-- Task input follows --

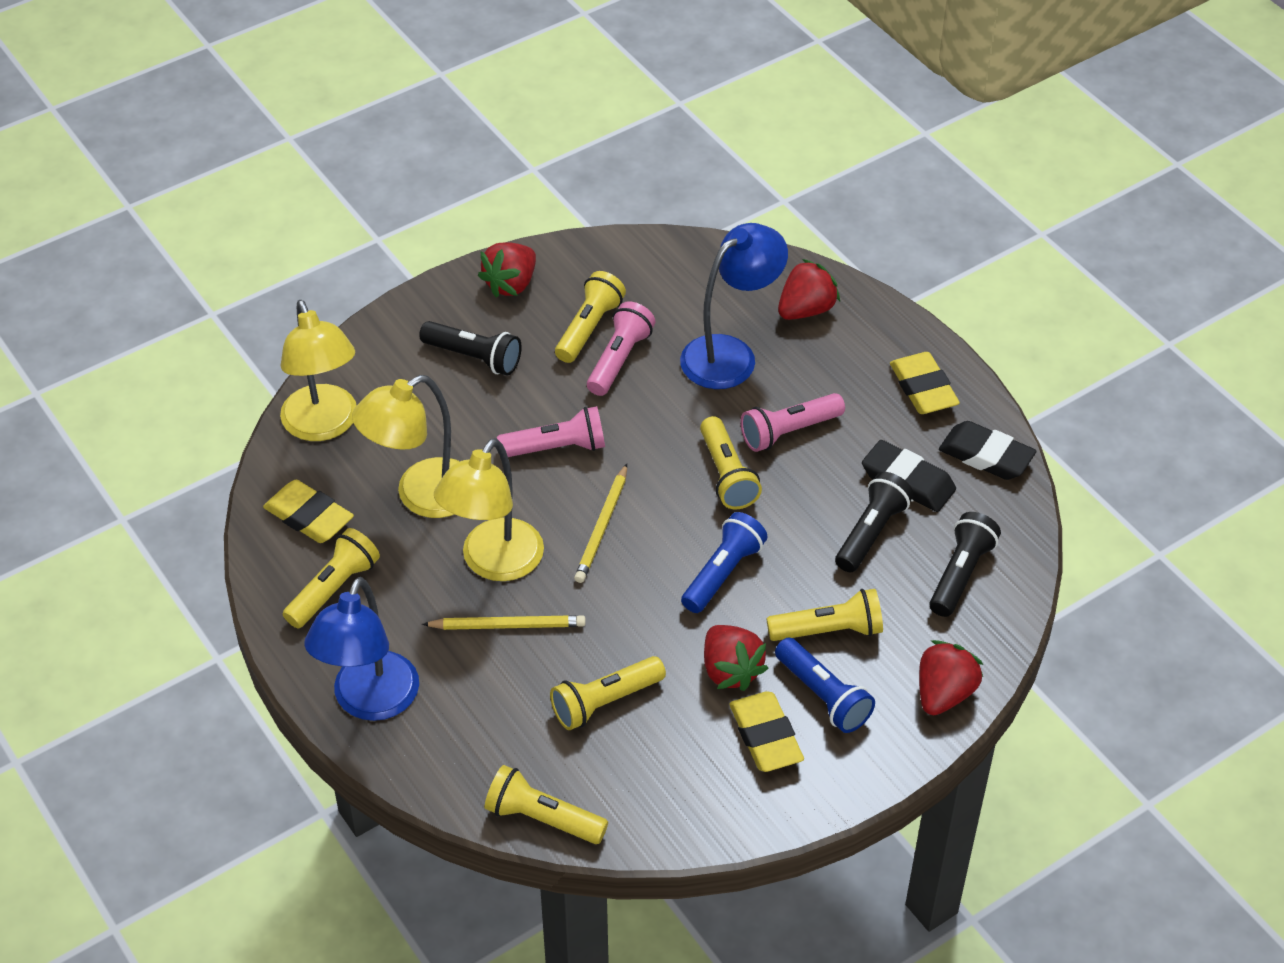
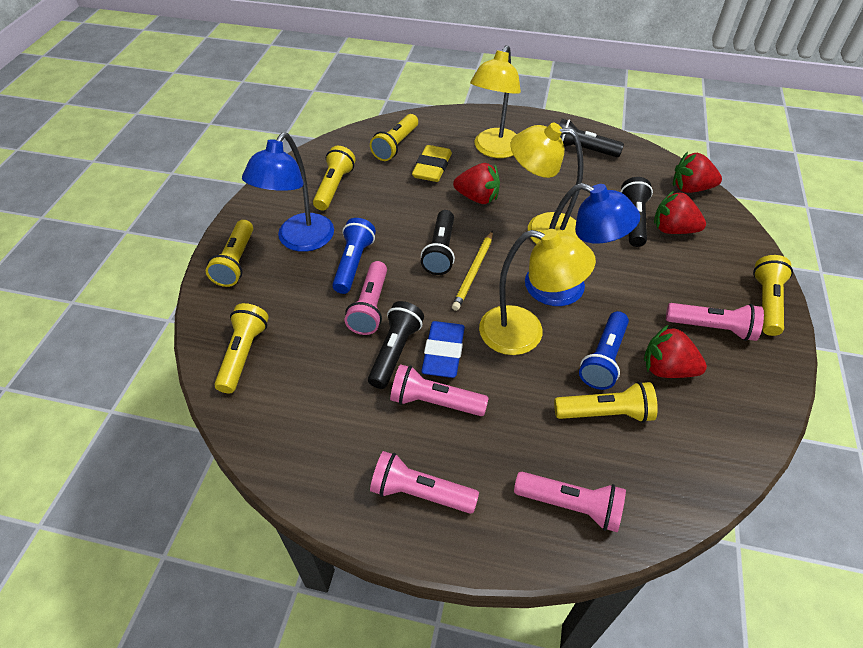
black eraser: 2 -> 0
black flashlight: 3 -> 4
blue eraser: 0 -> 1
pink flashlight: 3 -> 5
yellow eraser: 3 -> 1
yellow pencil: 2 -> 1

-- Task input concluded --

> _Required work_
Exclude the pictures, then retype every record exactly.

> _Solution to this task_
black eraser: 2 -> 0
black flashlight: 3 -> 4
blue eraser: 0 -> 1
pink flashlight: 3 -> 5
yellow eraser: 3 -> 1
yellow pencil: 2 -> 1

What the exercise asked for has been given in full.